======== Records for the exercise
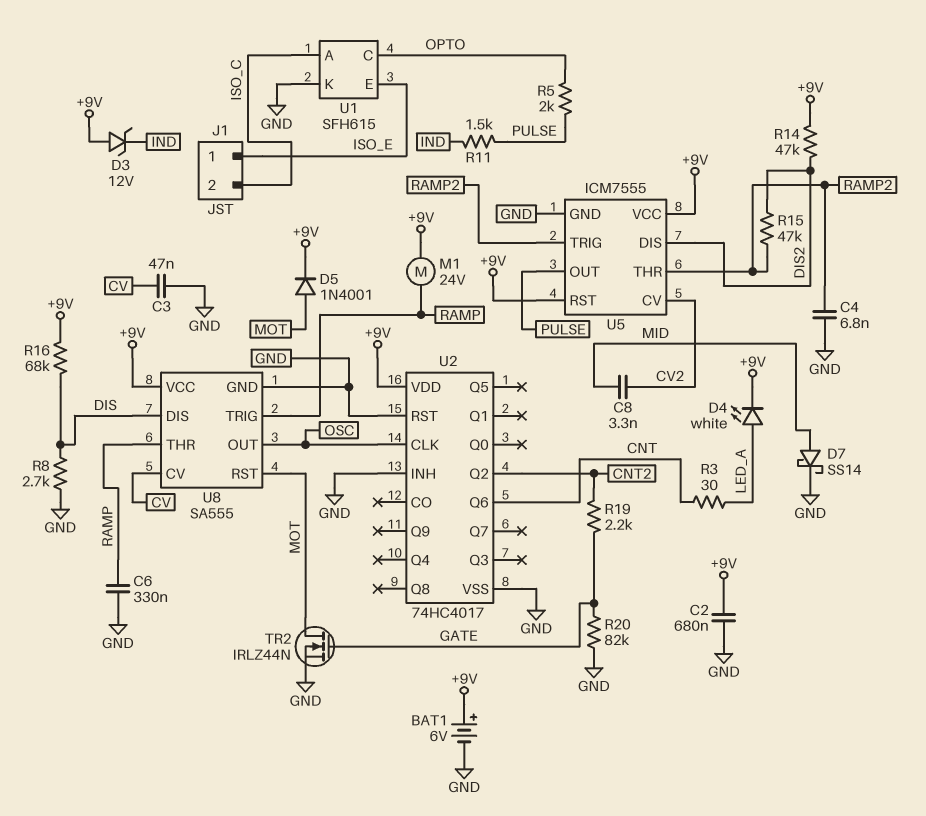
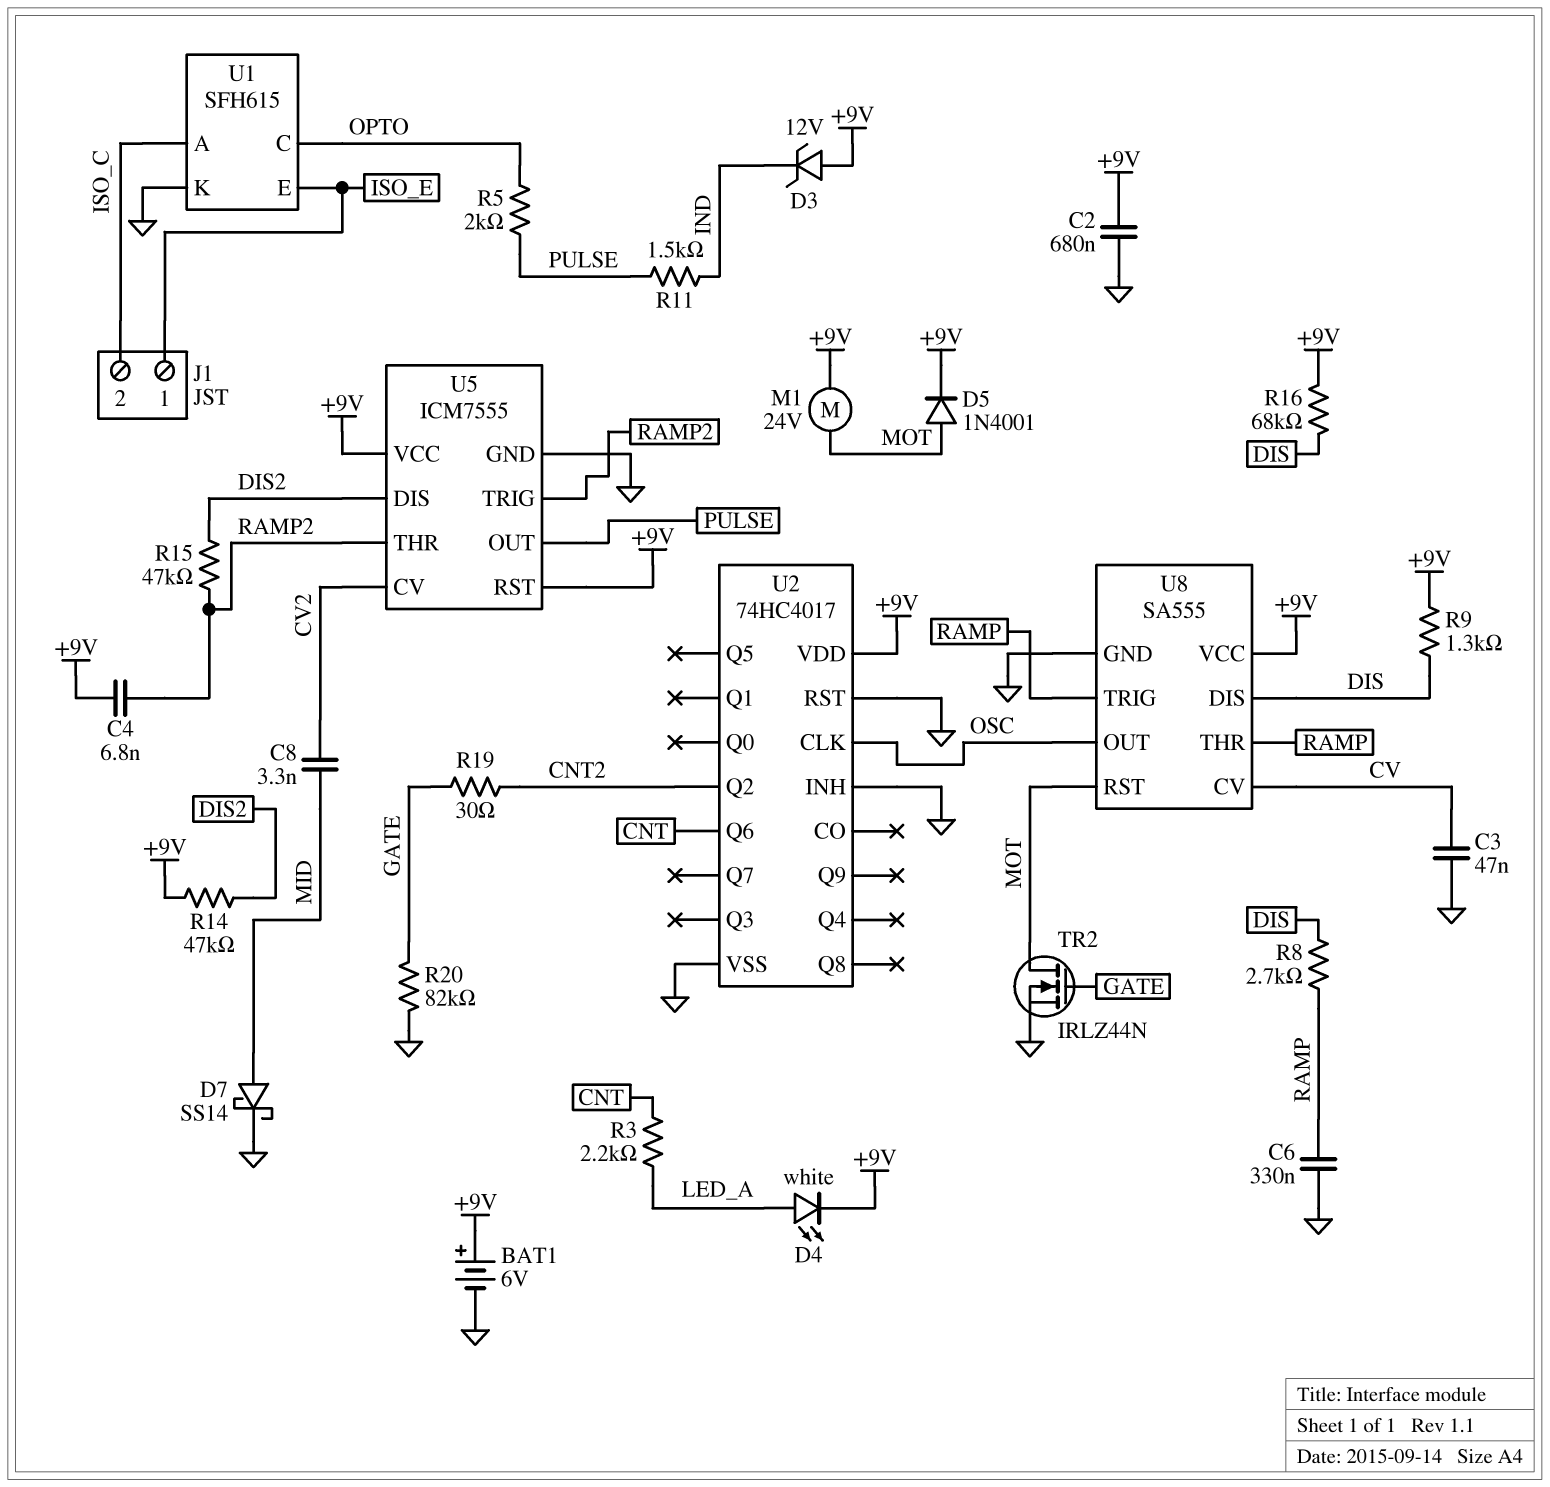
C4: 6.8nF (GND, RAMP2) -> 6.8nF (+9V, RAMP2)
M1: motor 24V (+9V, RAMP) -> motor 24V (+9V, MOT)
R3: 30 (CNT, LED_A) -> 2.2k (CNT, LED_A)
R8: 2.7k (DIS, GND) -> 2.7k (DIS, RAMP)
R9: none -> 1.3k (+9V, DIS)
R19: 2.2k (CNT2, GATE) -> 30 (CNT2, GATE)

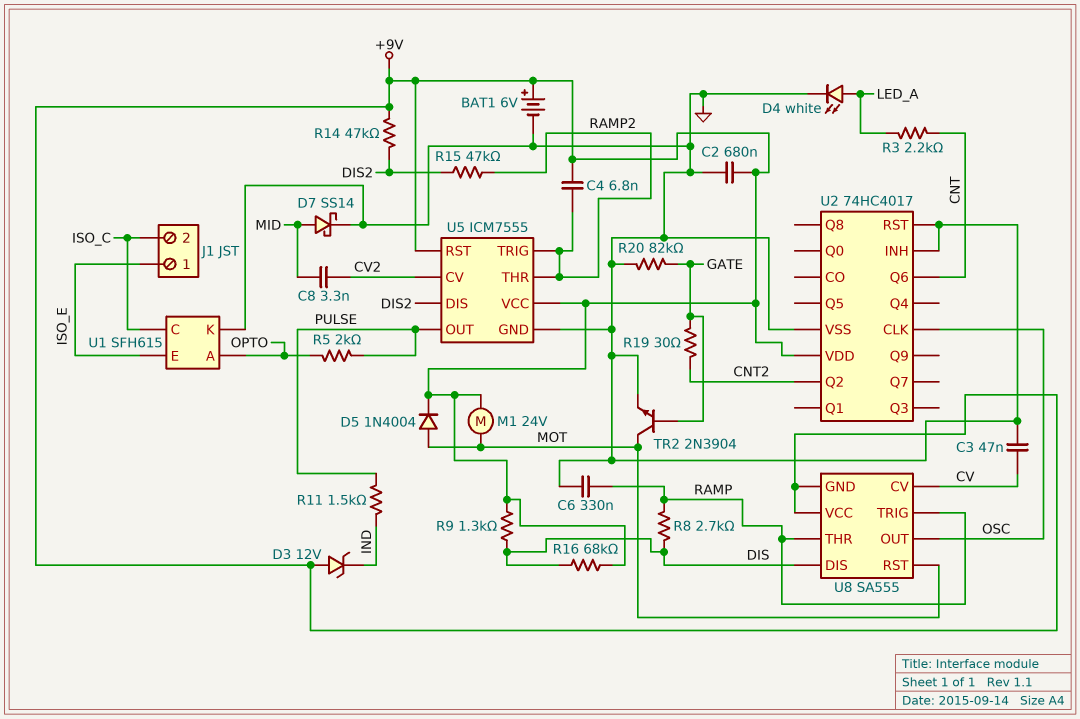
D4: LED white (A LED_A, K +9V) -> LED white (A LED_A, K GND)
D5: diode 1N4001 (A MOT, K +9V) -> diode 1N4004 (A MOT, K +9V)
TR2: NMOS IRLZ44N (G GATE, D MOT, S GND) -> NPN 2N3904 (B GATE, C MOT, E GND)
U1 pin A: ISO_C -> OPTO
U1 pin C: OPTO -> ISO_C
U8 pin GND: GND -> +9V

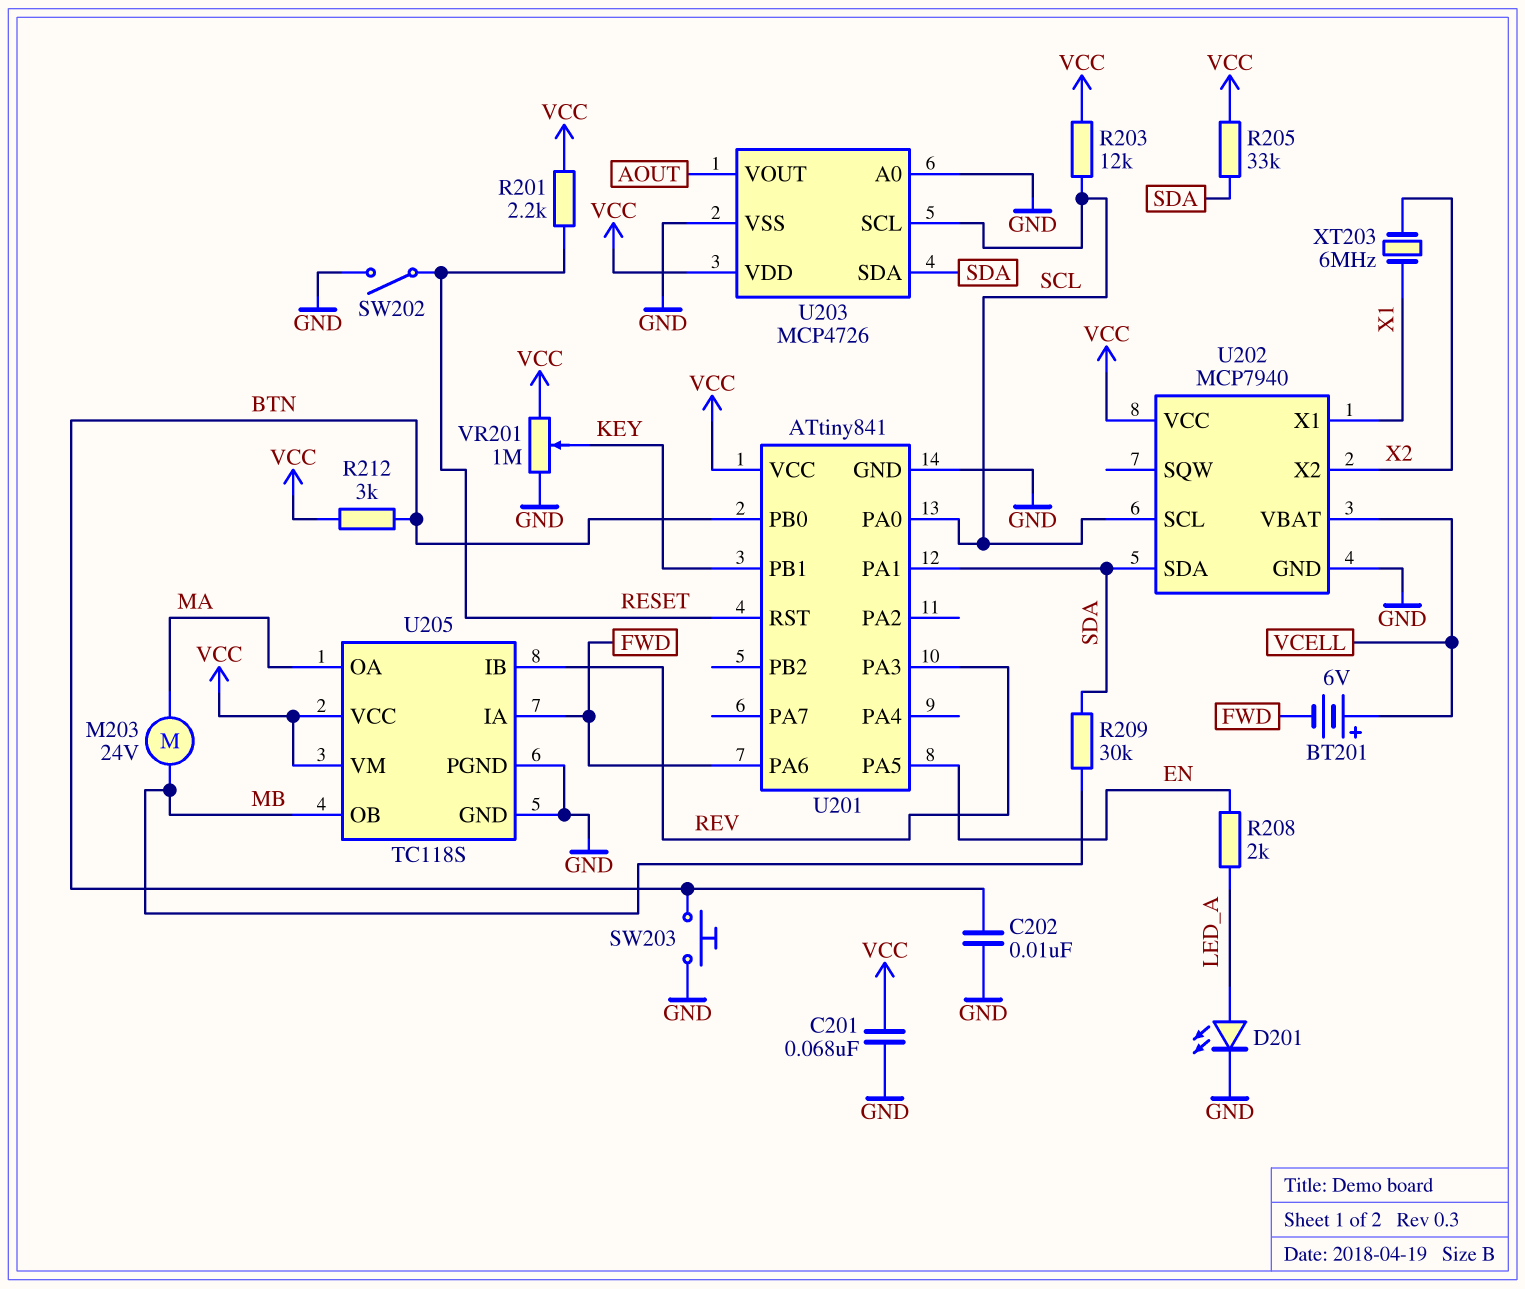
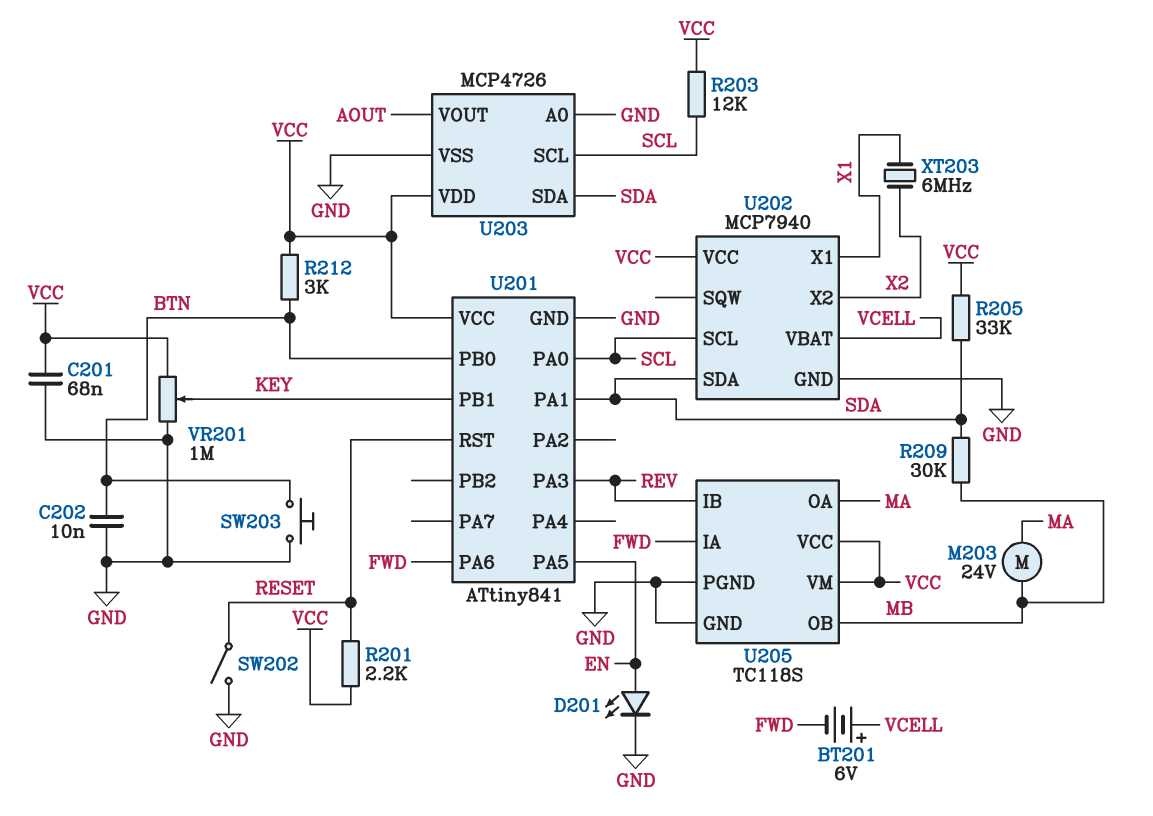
D201: LED (A LED_A, K GND) -> LED (A EN, K GND)
R208: 2k (EN, LED_A) -> none

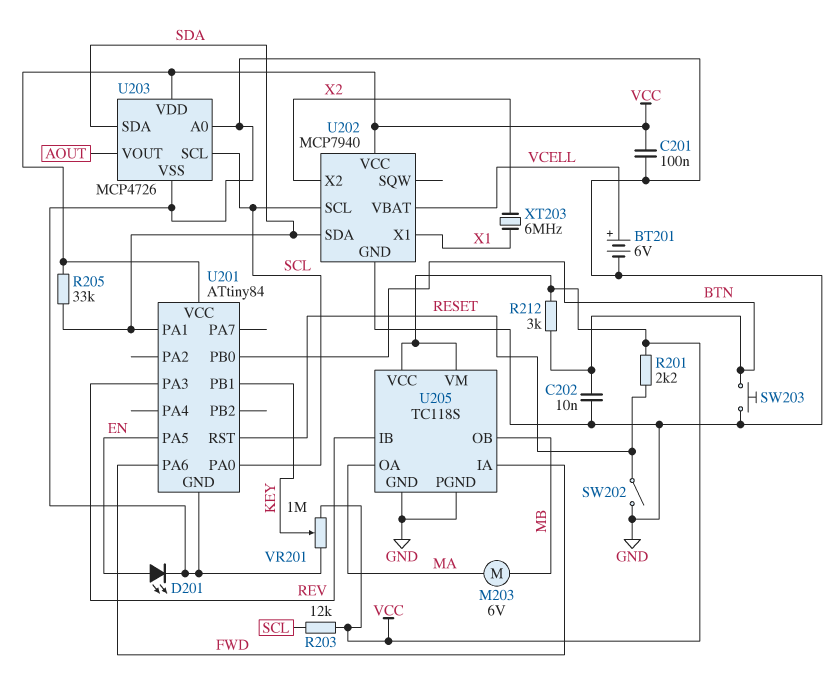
BT201: 6V (plus VCELL, minus FWD) -> 6V (plus VCELL, minus GND)
C201: 68nF (GND, VCC) -> 100nF (GND, VCC)
M203: motor 24V (MA, MB) -> motor 6V (MA, MB)
R209: 30k (MB, SDA) -> none
U201: ATtiny841 -> ATtiny84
================
_Task goal:_
A verbatim rendering of the listing above is required, without any of its pictures.

_Output for this task:_
C4: 6.8nF (GND, RAMP2) -> 6.8nF (+9V, RAMP2)
M1: motor 24V (+9V, RAMP) -> motor 24V (+9V, MOT)
R3: 30 (CNT, LED_A) -> 2.2k (CNT, LED_A)
R8: 2.7k (DIS, GND) -> 2.7k (DIS, RAMP)
R9: none -> 1.3k (+9V, DIS)
R19: 2.2k (CNT2, GATE) -> 30 (CNT2, GATE)

D4: LED white (A LED_A, K +9V) -> LED white (A LED_A, K GND)
D5: diode 1N4001 (A MOT, K +9V) -> diode 1N4004 (A MOT, K +9V)
TR2: NMOS IRLZ44N (G GATE, D MOT, S GND) -> NPN 2N3904 (B GATE, C MOT, E GND)
U1 pin A: ISO_C -> OPTO
U1 pin C: OPTO -> ISO_C
U8 pin GND: GND -> +9V

D201: LED (A LED_A, K GND) -> LED (A EN, K GND)
R208: 2k (EN, LED_A) -> none

BT201: 6V (plus VCELL, minus FWD) -> 6V (plus VCELL, minus GND)
C201: 68nF (GND, VCC) -> 100nF (GND, VCC)
M203: motor 24V (MA, MB) -> motor 6V (MA, MB)
R209: 30k (MB, SDA) -> none
U201: ATtiny841 -> ATtiny84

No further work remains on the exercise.